Please report how many lines of the following entries hold the word "cross", giving the number alone.

[DATA EXTRACT — start]

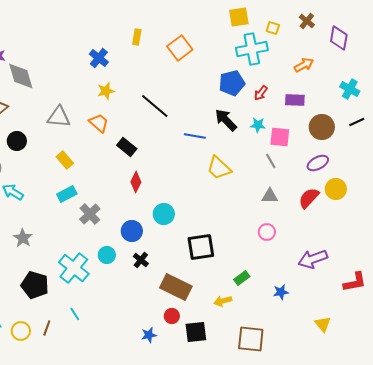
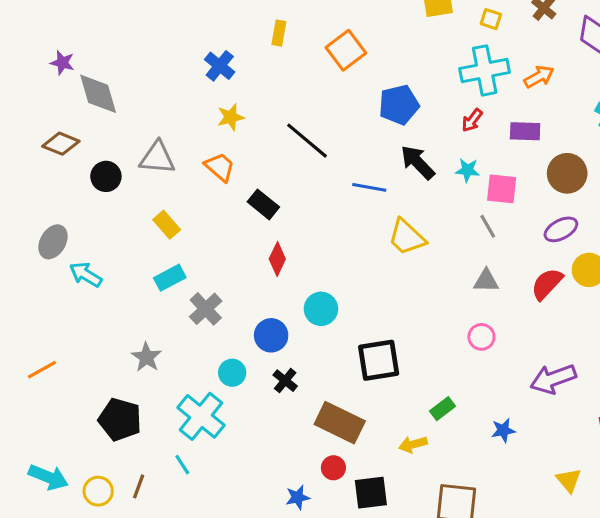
cyan cross: (252, 49) -> (485, 70), moved
blue pentagon: (232, 83) -> (399, 105), moved
black circle: (17, 141) -> (106, 176), moved
gray star: (23, 238) -> (146, 357), moved
cyan cross: (74, 268) -> (201, 416), moved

[DATA EXTRACT — finish]

**EXERCISE RESULT:**
2